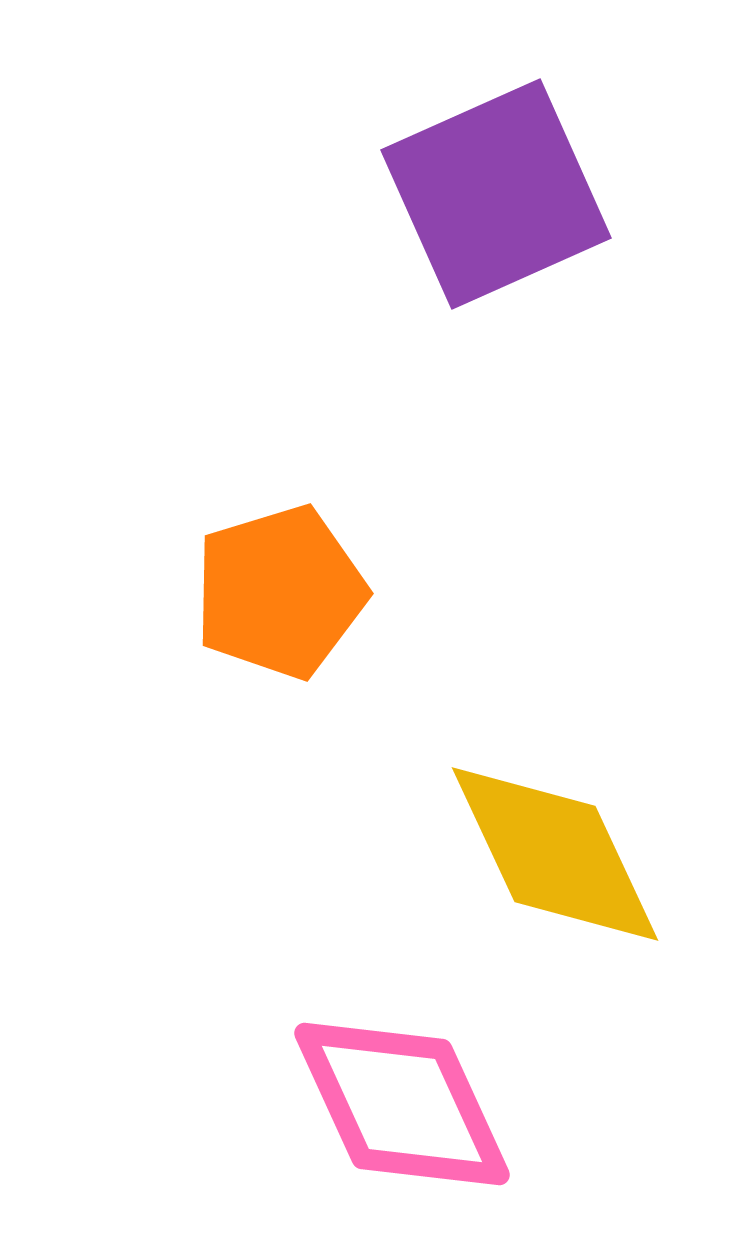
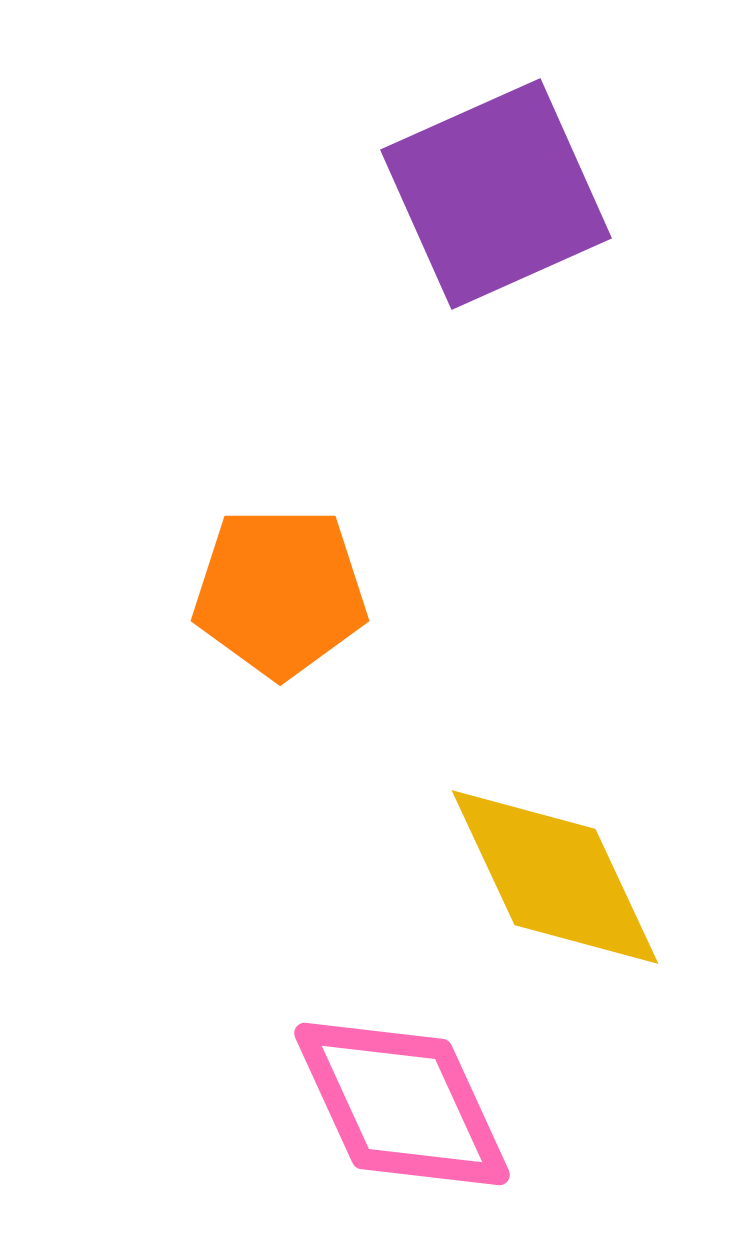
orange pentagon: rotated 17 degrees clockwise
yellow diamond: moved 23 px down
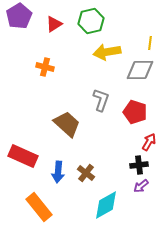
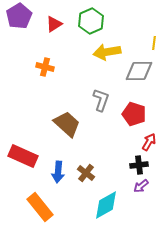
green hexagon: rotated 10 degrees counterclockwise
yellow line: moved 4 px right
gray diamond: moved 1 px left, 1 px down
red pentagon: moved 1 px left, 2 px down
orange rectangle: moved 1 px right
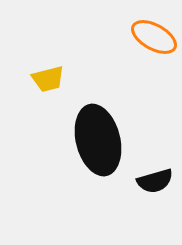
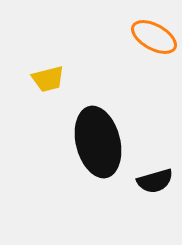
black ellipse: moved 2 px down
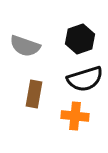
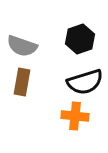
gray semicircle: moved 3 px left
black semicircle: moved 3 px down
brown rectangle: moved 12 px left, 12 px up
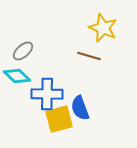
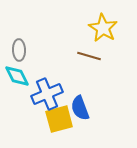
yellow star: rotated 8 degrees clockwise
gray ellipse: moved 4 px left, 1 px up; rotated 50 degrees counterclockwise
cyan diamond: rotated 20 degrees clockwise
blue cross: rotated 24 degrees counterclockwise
---
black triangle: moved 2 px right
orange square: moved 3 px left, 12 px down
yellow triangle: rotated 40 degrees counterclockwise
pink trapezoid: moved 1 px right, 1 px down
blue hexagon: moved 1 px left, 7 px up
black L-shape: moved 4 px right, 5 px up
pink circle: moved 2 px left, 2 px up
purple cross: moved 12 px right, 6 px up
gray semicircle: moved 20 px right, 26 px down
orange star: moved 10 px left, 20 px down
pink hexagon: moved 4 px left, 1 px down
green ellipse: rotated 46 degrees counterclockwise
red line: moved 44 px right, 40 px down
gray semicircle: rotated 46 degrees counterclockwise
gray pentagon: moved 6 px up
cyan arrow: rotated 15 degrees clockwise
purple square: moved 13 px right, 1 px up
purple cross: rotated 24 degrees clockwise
* * *
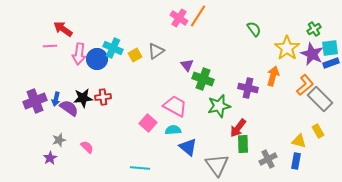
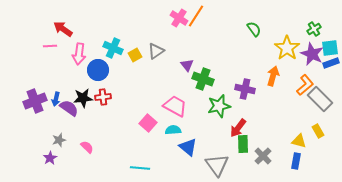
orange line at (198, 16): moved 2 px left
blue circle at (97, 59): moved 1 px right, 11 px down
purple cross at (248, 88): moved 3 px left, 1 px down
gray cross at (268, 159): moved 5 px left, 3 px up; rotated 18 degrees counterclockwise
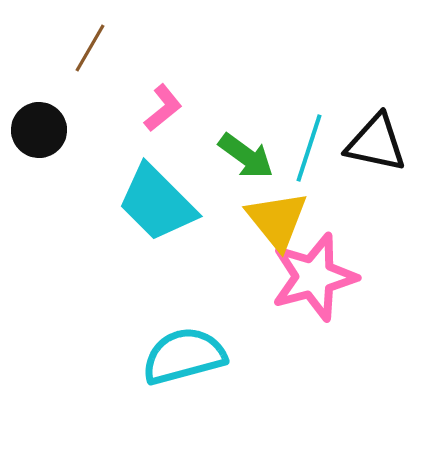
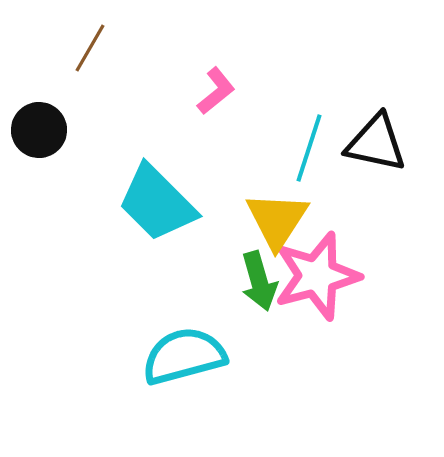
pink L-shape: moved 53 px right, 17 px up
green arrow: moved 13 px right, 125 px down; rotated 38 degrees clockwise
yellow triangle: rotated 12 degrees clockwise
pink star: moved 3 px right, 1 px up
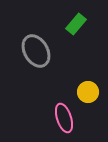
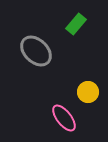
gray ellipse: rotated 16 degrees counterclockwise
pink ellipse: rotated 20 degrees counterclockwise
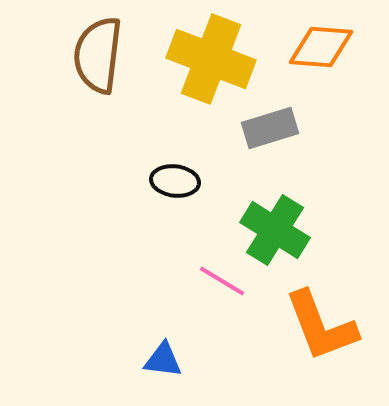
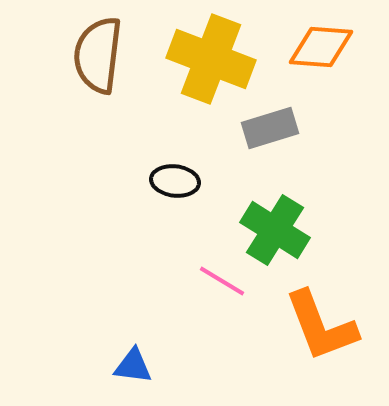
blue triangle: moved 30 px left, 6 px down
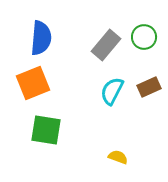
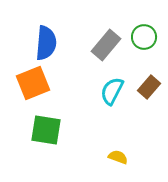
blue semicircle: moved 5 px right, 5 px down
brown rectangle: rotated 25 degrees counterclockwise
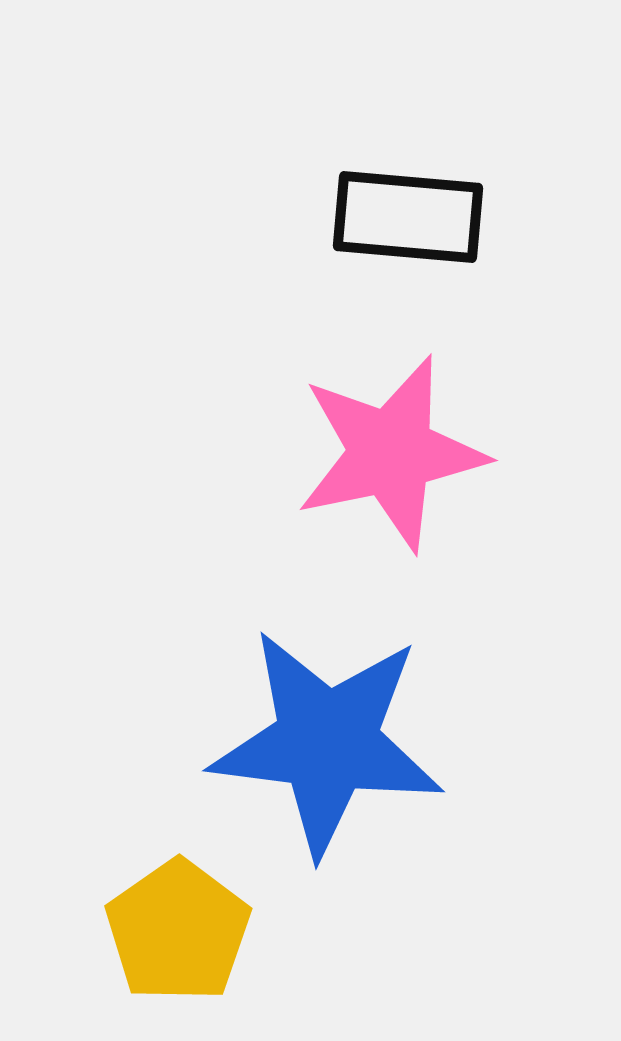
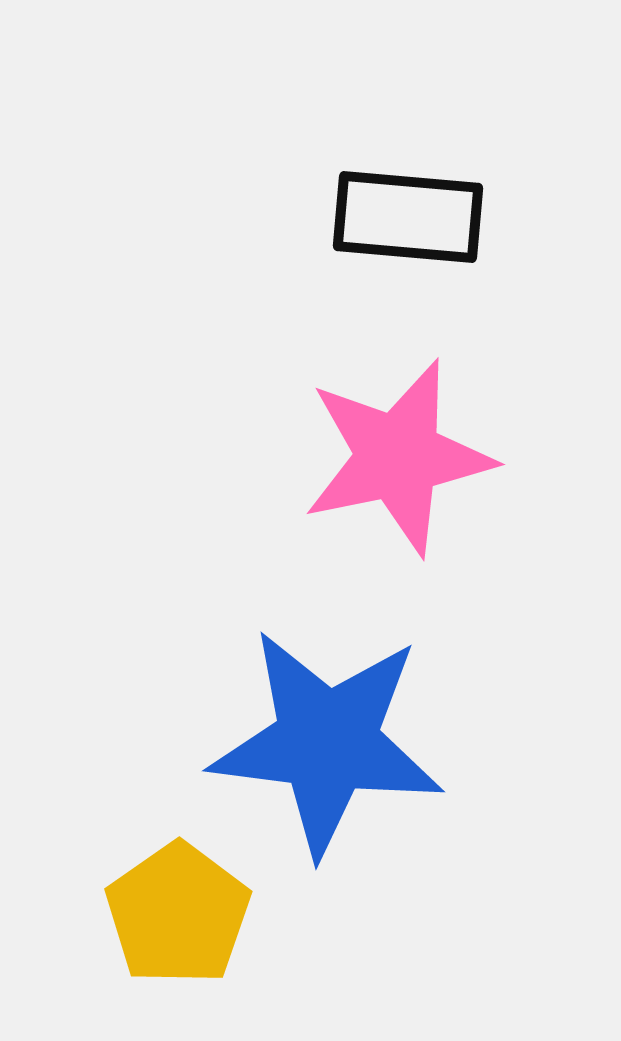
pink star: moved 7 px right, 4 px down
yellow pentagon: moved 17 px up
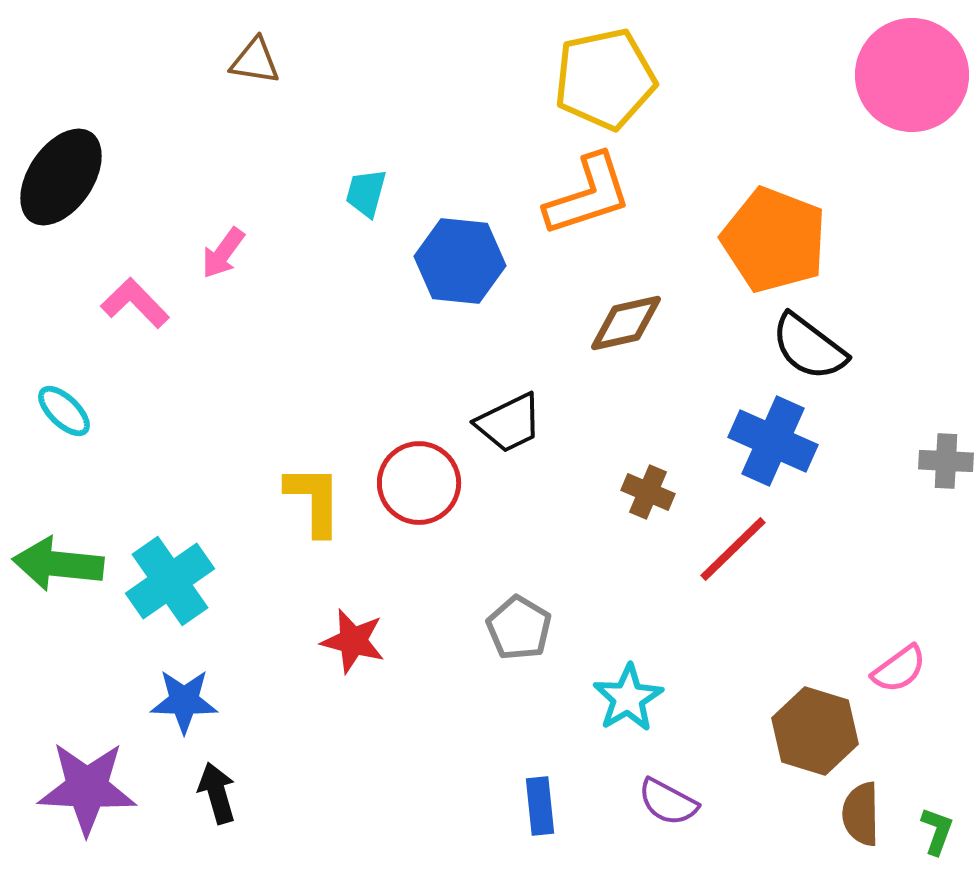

» What is needed: Return word for word the lines of the listing above, starting at the line with "brown rectangle: rotated" and ending at the line with "yellow pentagon: moved 17 px up", both included. Pictures do not belong in the copy.

» Your solution:
brown rectangle: rotated 25 degrees counterclockwise
pink star: moved 7 px right, 4 px down
yellow pentagon: moved 17 px up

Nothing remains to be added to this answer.